_EXERCISE DESCRIPTION_
Quote exactly and only this range of lines in the data below: the line that holds "# camera: 65 degrees left, 10 degrees down" to the line that holds "60, 454, 127]", both included.

_TASK DATA_
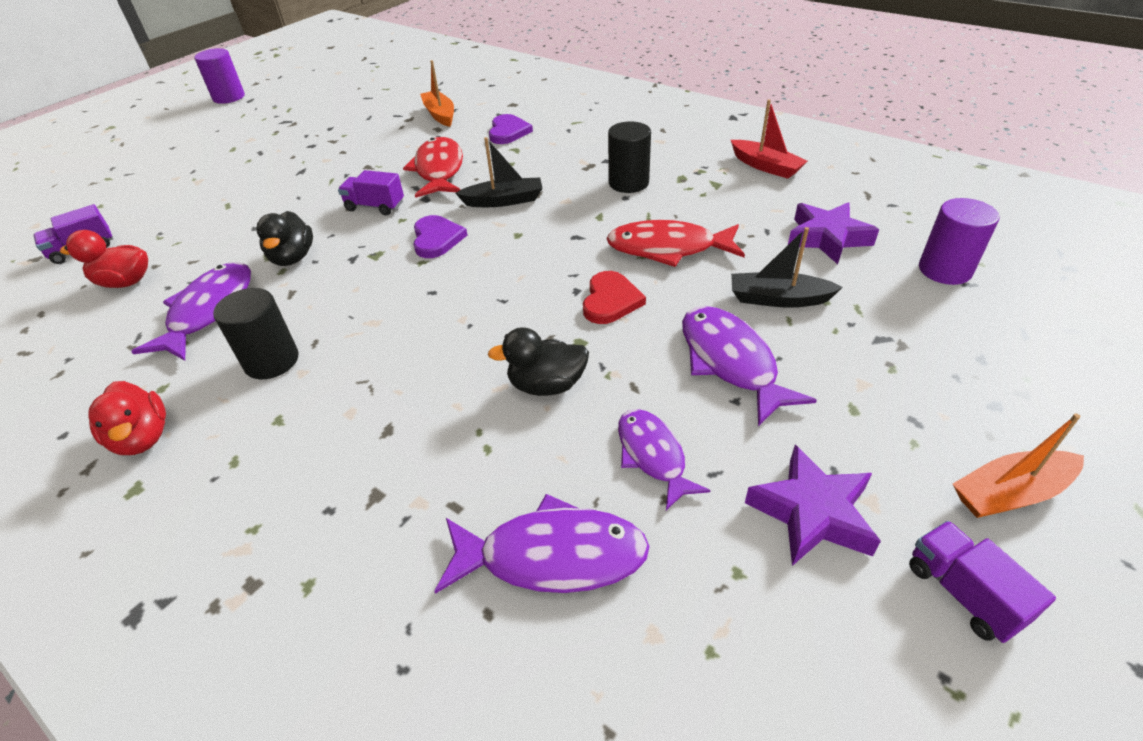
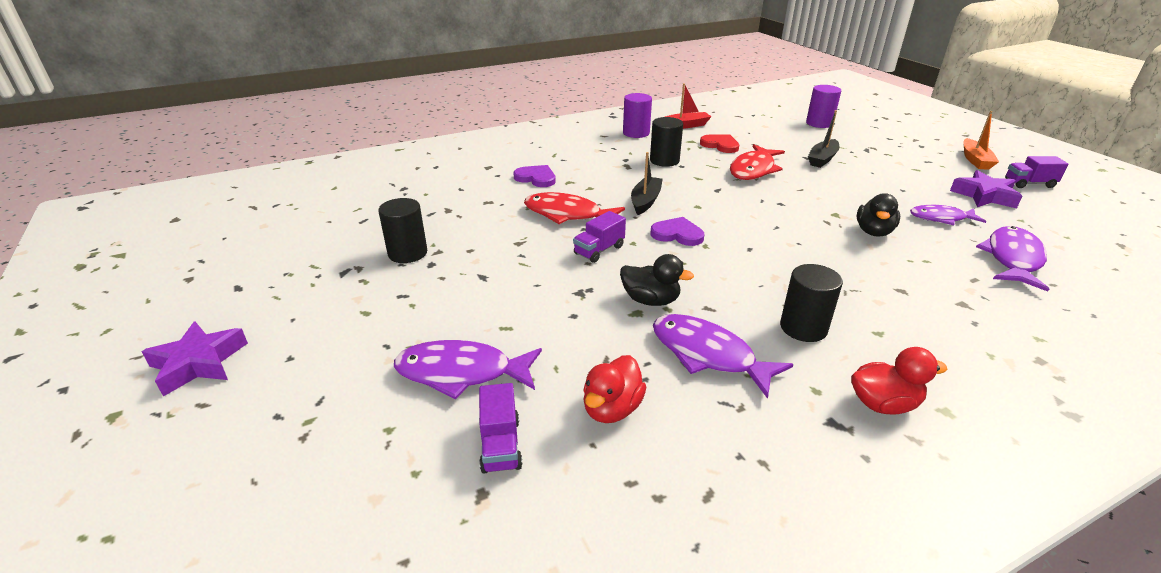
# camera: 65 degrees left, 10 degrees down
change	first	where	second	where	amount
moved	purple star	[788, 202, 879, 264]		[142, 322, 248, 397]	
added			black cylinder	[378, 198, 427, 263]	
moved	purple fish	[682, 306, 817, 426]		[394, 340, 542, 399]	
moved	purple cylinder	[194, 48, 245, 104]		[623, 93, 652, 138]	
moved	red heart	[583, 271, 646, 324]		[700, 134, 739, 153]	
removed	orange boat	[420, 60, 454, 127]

---

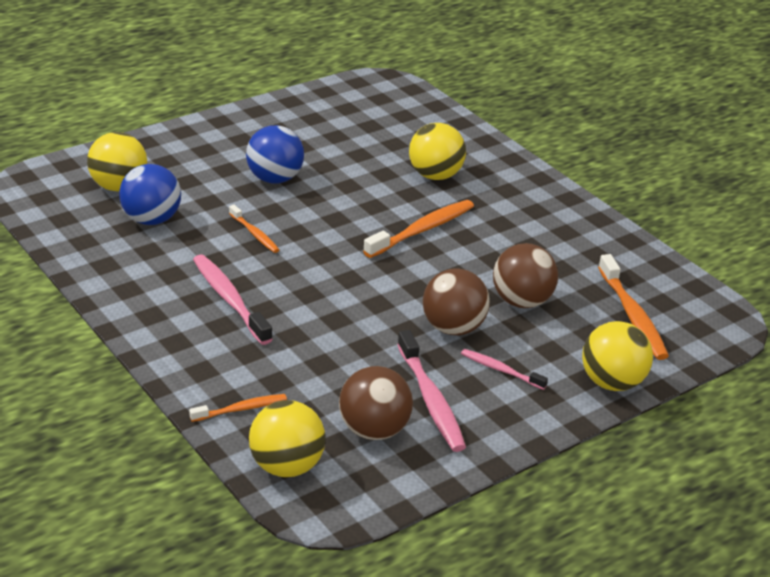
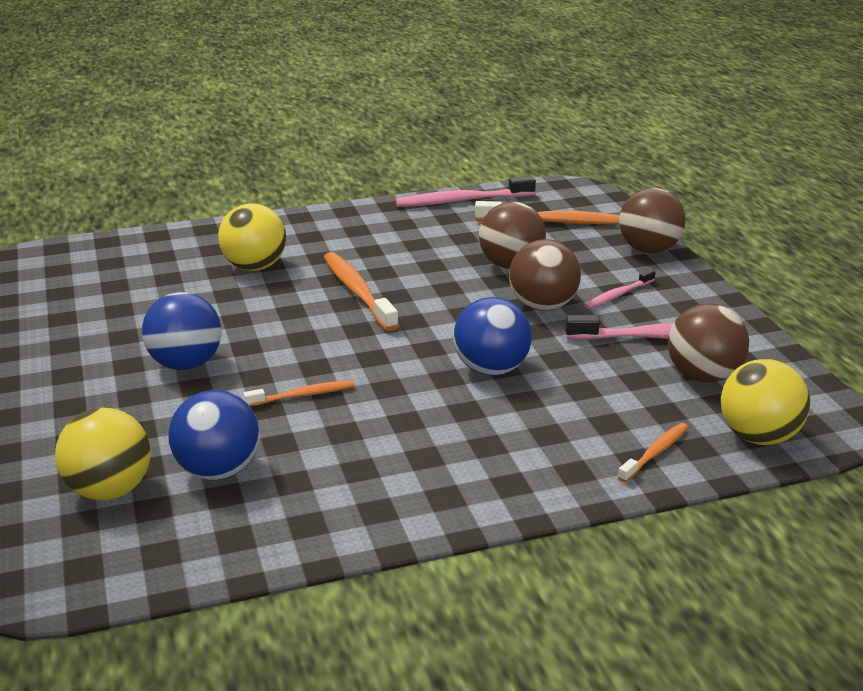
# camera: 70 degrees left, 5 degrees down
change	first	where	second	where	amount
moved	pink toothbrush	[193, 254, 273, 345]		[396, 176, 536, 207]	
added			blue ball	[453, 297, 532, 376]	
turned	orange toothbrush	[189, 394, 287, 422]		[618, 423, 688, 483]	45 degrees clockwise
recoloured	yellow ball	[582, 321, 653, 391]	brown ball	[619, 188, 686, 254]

* * *

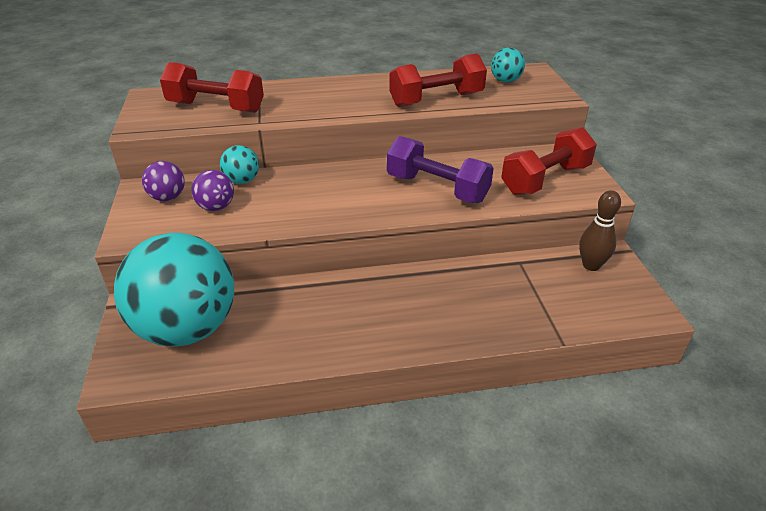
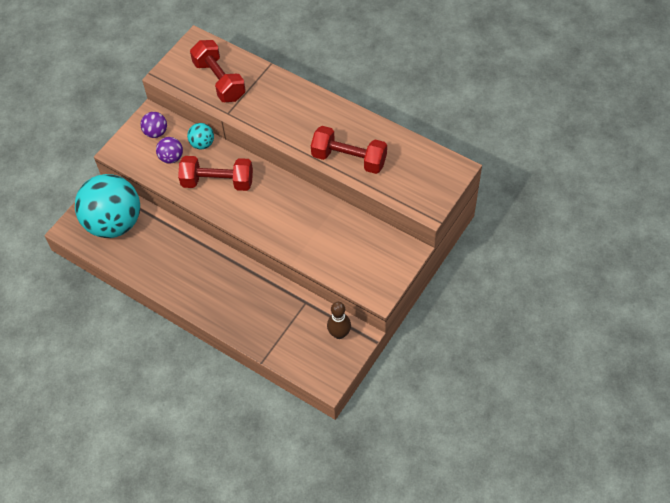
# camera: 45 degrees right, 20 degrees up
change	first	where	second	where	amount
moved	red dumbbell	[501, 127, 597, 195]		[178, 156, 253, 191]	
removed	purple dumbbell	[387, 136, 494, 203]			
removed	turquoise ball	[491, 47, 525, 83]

_FINISHED EXERCISE_
# camera: 65 degrees left, 10 degrees down
change	first	where	second	where	amount
moved	purple star	[788, 202, 879, 264]		[142, 322, 248, 397]	
added			black cylinder	[378, 198, 427, 263]	
moved	purple fish	[682, 306, 817, 426]		[394, 340, 542, 399]	
moved	purple cylinder	[194, 48, 245, 104]		[623, 93, 652, 138]	
moved	red heart	[583, 271, 646, 324]		[700, 134, 739, 153]	
removed	orange boat	[420, 60, 454, 127]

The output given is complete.